Task instructions
Please write out the rows below word for word, leaving out the pictures.

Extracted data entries
——
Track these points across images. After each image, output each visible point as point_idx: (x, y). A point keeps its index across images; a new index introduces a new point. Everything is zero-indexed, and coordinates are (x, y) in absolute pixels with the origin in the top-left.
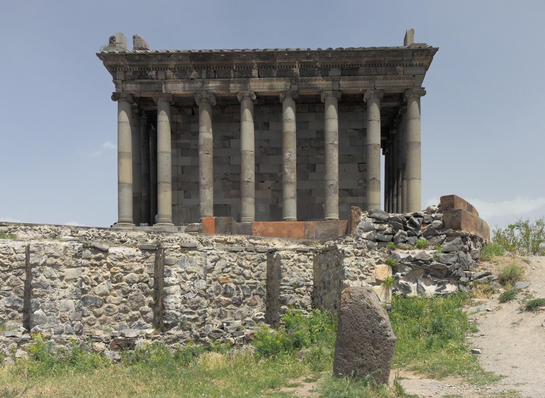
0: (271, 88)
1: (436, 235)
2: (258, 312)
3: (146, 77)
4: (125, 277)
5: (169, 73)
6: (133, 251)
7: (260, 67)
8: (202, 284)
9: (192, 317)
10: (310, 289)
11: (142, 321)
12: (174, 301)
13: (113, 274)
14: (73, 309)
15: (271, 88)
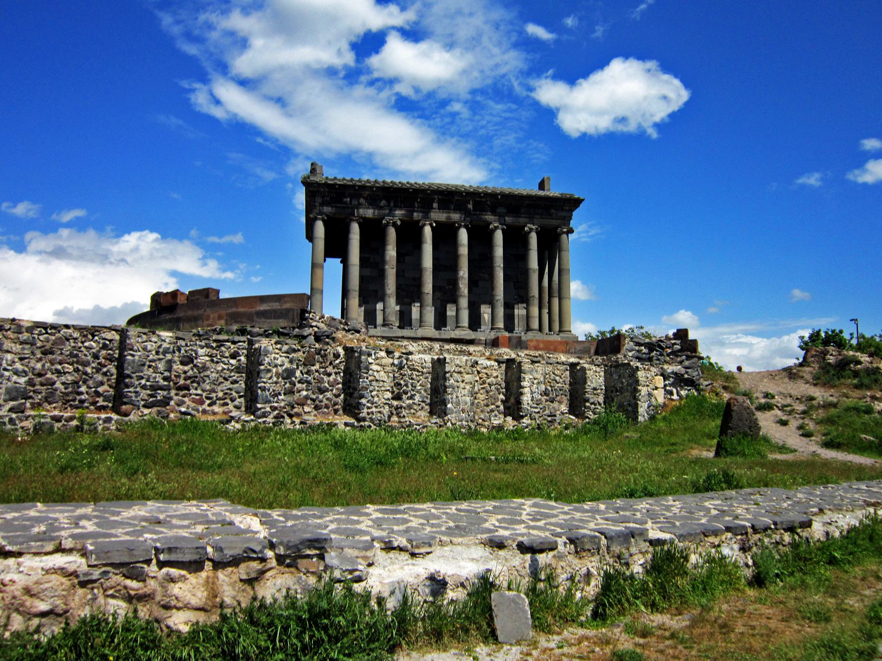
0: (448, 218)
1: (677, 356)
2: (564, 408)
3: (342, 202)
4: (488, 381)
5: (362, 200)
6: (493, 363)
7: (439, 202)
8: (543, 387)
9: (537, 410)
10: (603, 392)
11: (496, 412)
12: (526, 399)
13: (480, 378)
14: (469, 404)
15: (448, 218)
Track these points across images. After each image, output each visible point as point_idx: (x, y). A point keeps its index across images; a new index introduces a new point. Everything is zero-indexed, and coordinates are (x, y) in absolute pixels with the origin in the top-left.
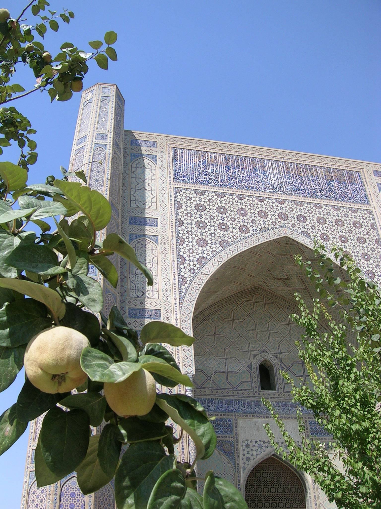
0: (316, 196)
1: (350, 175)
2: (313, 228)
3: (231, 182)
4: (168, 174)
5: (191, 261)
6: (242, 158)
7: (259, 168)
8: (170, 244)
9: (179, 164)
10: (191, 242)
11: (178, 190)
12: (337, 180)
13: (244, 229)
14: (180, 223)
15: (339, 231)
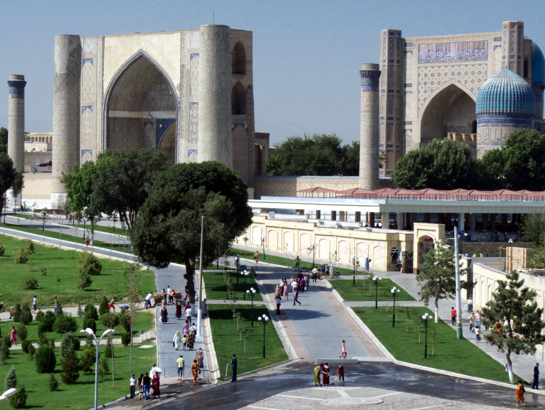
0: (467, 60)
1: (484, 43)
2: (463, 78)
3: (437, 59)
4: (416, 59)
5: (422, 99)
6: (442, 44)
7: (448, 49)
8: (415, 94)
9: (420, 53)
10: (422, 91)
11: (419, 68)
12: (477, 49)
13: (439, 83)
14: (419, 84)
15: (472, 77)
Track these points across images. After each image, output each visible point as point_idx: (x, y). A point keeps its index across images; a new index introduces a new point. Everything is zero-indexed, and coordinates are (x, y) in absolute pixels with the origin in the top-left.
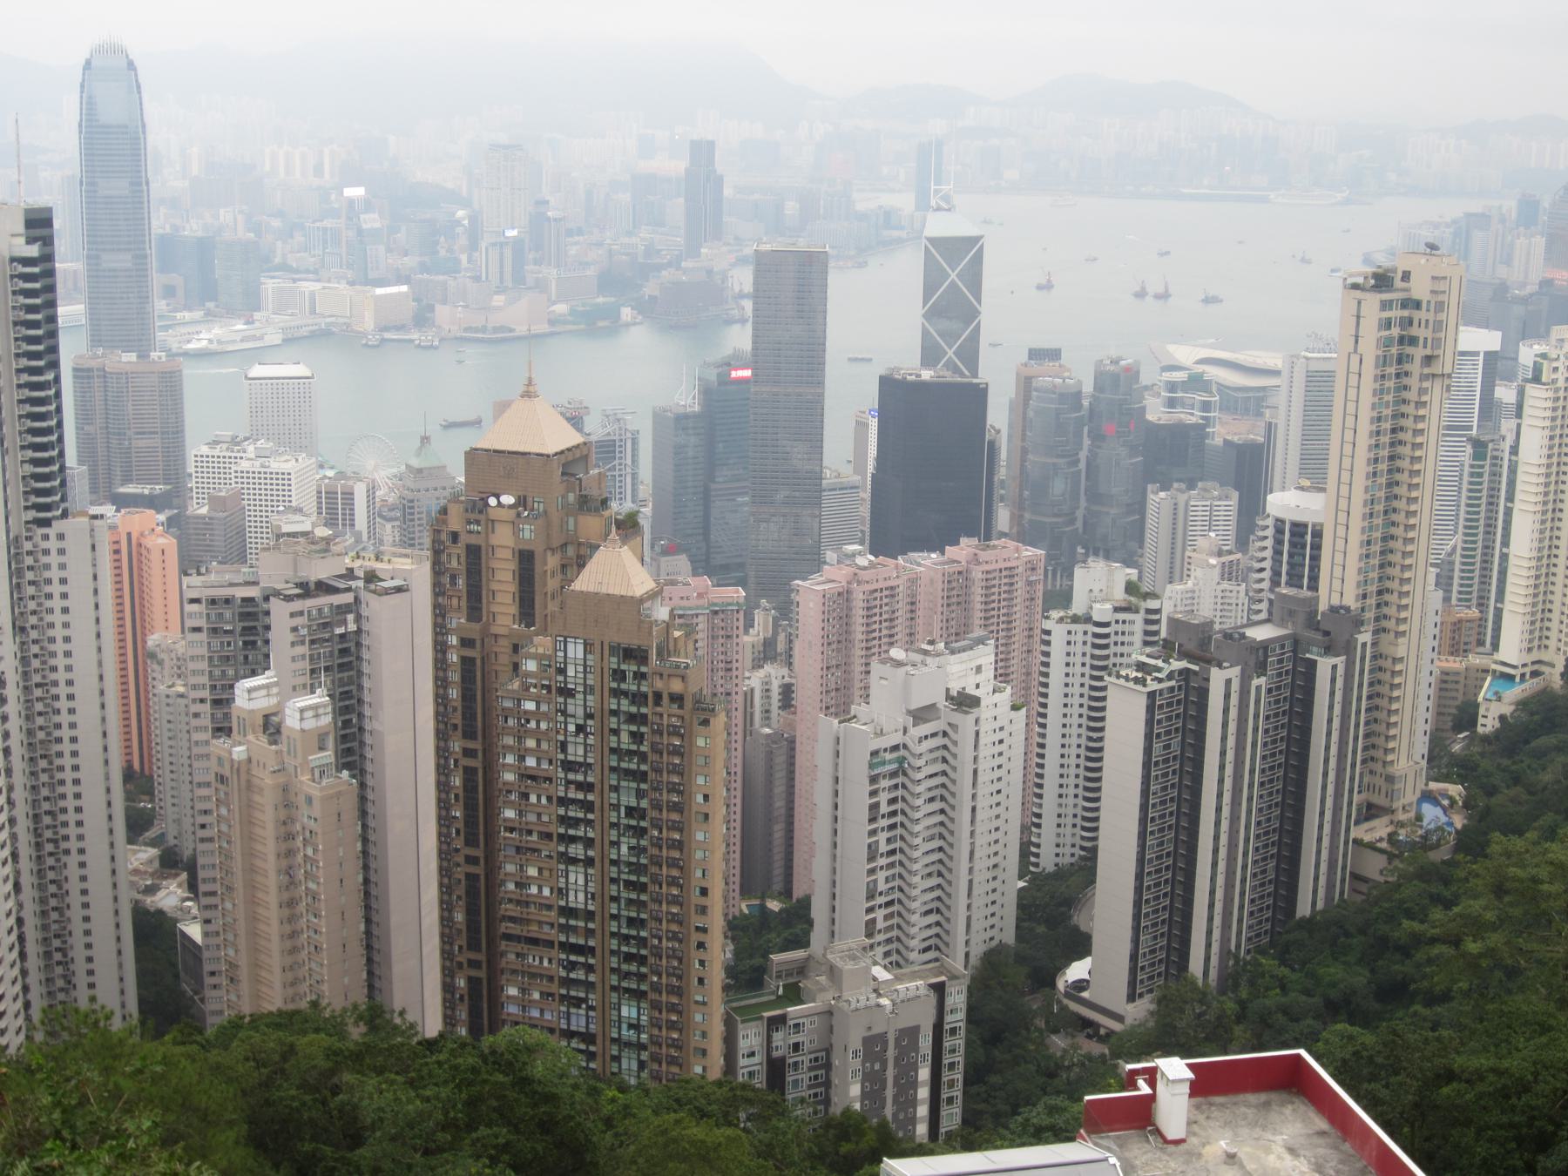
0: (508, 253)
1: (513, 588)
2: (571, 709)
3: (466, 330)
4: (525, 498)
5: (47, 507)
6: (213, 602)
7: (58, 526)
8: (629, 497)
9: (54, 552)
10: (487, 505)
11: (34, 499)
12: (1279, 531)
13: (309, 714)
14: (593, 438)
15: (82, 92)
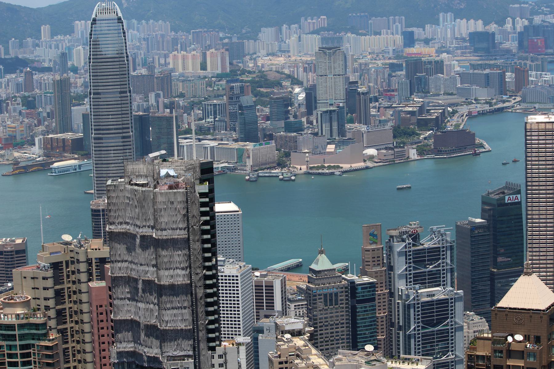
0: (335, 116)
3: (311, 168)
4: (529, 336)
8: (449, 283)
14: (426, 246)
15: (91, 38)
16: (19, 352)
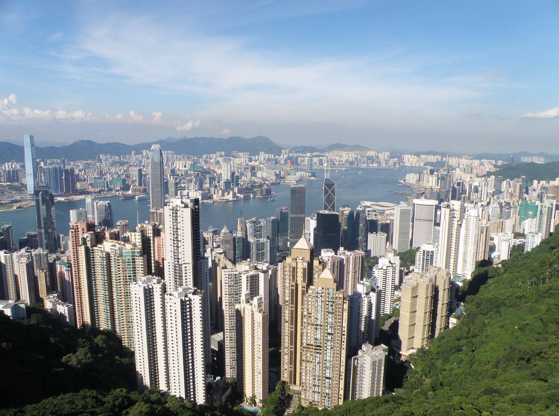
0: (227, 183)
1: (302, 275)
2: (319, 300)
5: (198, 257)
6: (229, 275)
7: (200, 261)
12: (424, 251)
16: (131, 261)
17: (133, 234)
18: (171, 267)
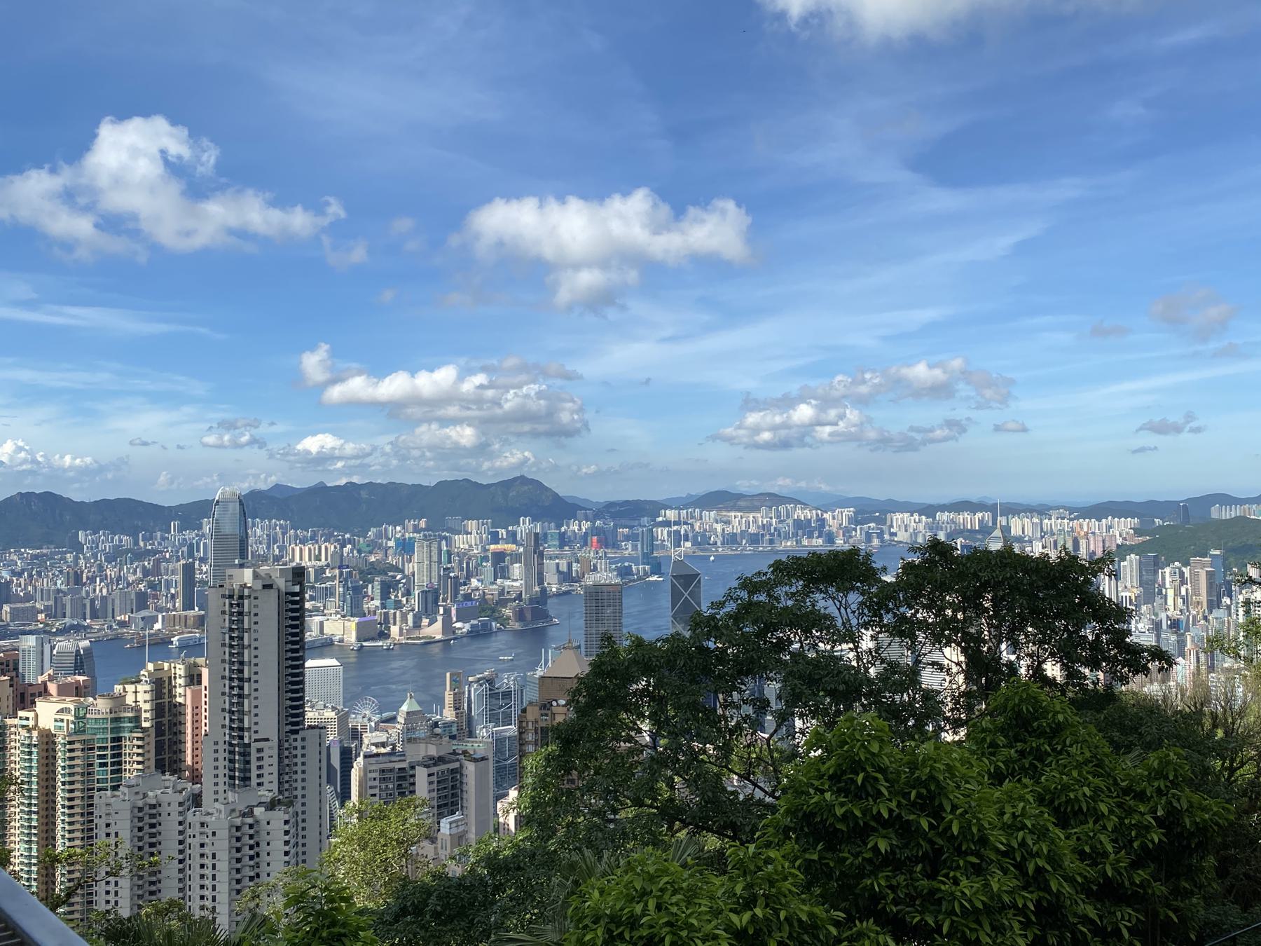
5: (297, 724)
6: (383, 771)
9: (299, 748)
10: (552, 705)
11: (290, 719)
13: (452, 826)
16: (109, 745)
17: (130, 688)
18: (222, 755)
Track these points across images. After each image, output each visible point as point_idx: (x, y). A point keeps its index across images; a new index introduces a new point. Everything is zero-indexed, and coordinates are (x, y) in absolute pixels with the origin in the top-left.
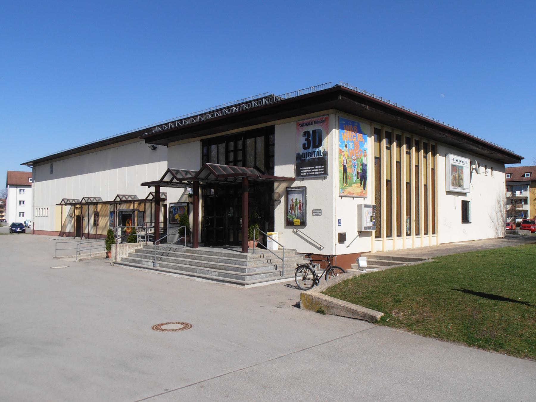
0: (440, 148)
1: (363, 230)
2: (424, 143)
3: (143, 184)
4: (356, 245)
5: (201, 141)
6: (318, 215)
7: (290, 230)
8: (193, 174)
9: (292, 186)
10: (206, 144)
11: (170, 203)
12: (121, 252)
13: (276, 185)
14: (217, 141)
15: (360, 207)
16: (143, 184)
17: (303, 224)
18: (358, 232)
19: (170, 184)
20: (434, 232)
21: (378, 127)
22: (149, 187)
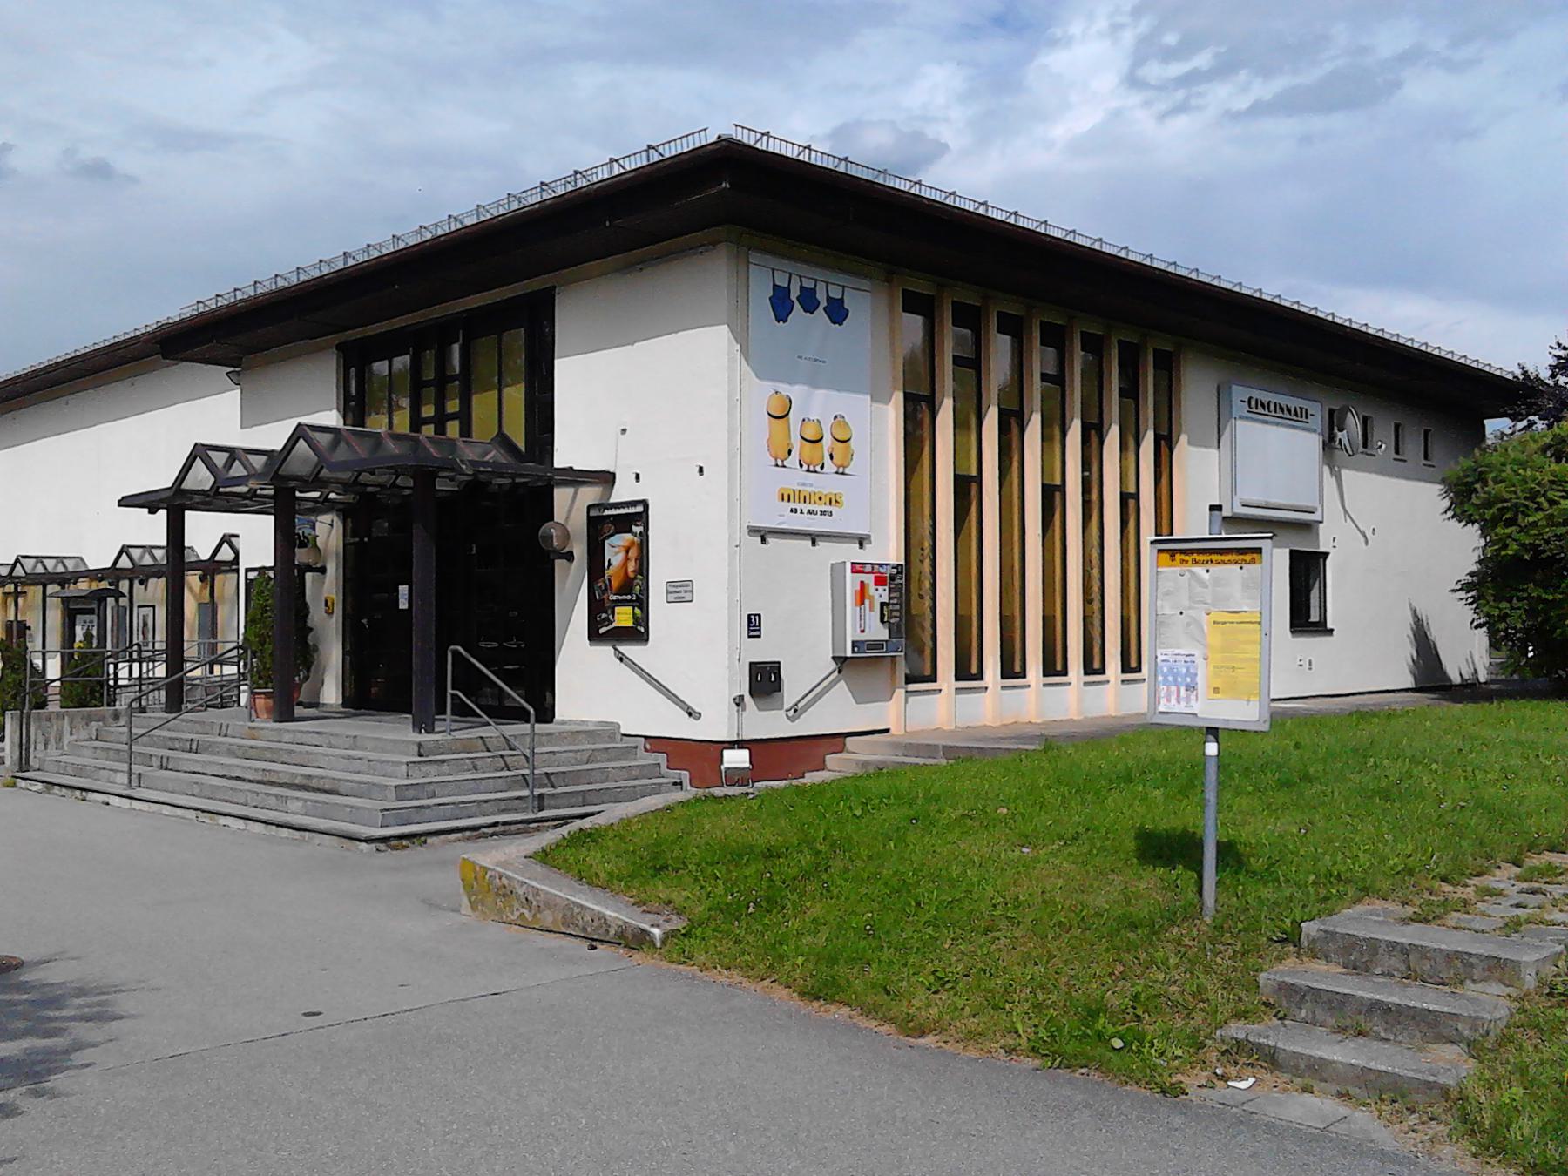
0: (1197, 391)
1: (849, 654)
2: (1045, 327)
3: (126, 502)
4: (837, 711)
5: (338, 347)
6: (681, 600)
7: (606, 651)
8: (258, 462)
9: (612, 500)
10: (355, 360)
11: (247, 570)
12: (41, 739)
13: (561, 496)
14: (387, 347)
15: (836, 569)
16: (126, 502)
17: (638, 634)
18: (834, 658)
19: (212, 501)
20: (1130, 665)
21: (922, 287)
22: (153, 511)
——
Final result
Track these points across images. After each image, output each visible point as point_idx: (x, y). A point keeps its index across images; a new index introduces a new point. Everything is zero-indexed, and coordinates are (x, y) in absolute pixels with the origin in the top-left.
0: (271, 88)
1: (436, 235)
2: (258, 312)
3: (146, 77)
4: (125, 277)
5: (169, 73)
6: (133, 251)
7: (260, 67)
8: (202, 284)
9: (192, 317)
10: (310, 289)
11: (142, 321)
12: (174, 301)
13: (113, 274)
14: (73, 309)
15: (271, 88)
0: (448, 218)
1: (677, 356)
2: (564, 408)
3: (342, 202)
4: (488, 381)
5: (362, 200)
6: (493, 363)
7: (439, 202)
8: (543, 387)
9: (537, 410)
10: (603, 392)
11: (496, 412)
12: (526, 399)
13: (480, 378)
14: (469, 404)
15: (448, 218)
Track these points across images. After each image, output each visible point as point_idx: (x, y). A point keeps its index across images; a new index introduces a new point. Everything is zero-indexed, and coordinates are (x, y) in absolute pixels with the origin in the top-left.
0: (316, 196)
1: (350, 175)
2: (313, 228)
3: (231, 182)
4: (168, 174)
5: (191, 261)
6: (242, 158)
7: (259, 168)
8: (170, 244)
9: (179, 164)
10: (191, 242)
11: (178, 190)
12: (337, 180)
13: (244, 229)
14: (180, 223)
15: (339, 231)
0: (467, 60)
1: (484, 43)
2: (463, 78)
3: (437, 59)
4: (416, 59)
5: (422, 99)
6: (442, 44)
7: (448, 49)
8: (415, 94)
9: (420, 53)
10: (422, 91)
11: (419, 68)
12: (477, 49)
13: (439, 83)
14: (419, 84)
15: (472, 77)
Track these points across images. After each image, output each visible point as point_idx: (x, y). A point keeps its index across images; a new index introduces a new point. Everything is zero-indexed, and coordinates are (x, y) in absolute pixels with the origin in the top-left.
0: (508, 253)
1: (513, 588)
2: (571, 709)
3: (466, 330)
4: (525, 498)
5: (47, 507)
6: (213, 602)
7: (58, 526)
8: (629, 497)
9: (54, 552)
10: (487, 505)
11: (34, 499)
12: (1279, 531)
13: (309, 714)
14: (593, 438)
15: (82, 92)
0: (335, 116)
3: (311, 168)
4: (529, 336)
8: (449, 283)
14: (426, 246)
15: (91, 38)
16: (19, 352)
0: (227, 183)
1: (302, 275)
2: (319, 300)
5: (198, 257)
6: (229, 275)
7: (200, 261)
12: (424, 251)
16: (131, 261)
17: (133, 234)
18: (171, 267)
5: (297, 724)
6: (383, 771)
9: (299, 748)
10: (552, 705)
11: (290, 719)
13: (452, 826)
16: (109, 745)
17: (130, 688)
18: (222, 755)
Track these points across images. After each image, output each visible point as point_idx: (x, y). A point keeps its index across images; a new index introduces a new point. Everything is zero-indexed, and coordinates are (x, y) in absolute pixels with the origin in the top-left.
0: (440, 148)
1: (363, 230)
2: (424, 143)
3: (143, 184)
4: (356, 245)
5: (201, 141)
6: (318, 215)
7: (290, 230)
8: (193, 174)
9: (292, 186)
10: (206, 144)
11: (170, 203)
12: (121, 252)
13: (276, 185)
14: (217, 141)
15: (360, 207)
16: (143, 184)
17: (303, 224)
18: (358, 232)
19: (170, 184)
20: (434, 232)
21: (378, 127)
22: (149, 187)
0: (1197, 391)
1: (849, 654)
2: (1045, 327)
3: (126, 502)
4: (837, 711)
5: (338, 347)
6: (681, 600)
7: (606, 651)
8: (258, 462)
9: (612, 500)
10: (355, 360)
11: (247, 570)
12: (41, 739)
13: (561, 496)
14: (387, 347)
15: (836, 569)
16: (126, 502)
17: (638, 634)
18: (834, 658)
19: (212, 501)
20: (1130, 665)
21: (922, 287)
22: (153, 511)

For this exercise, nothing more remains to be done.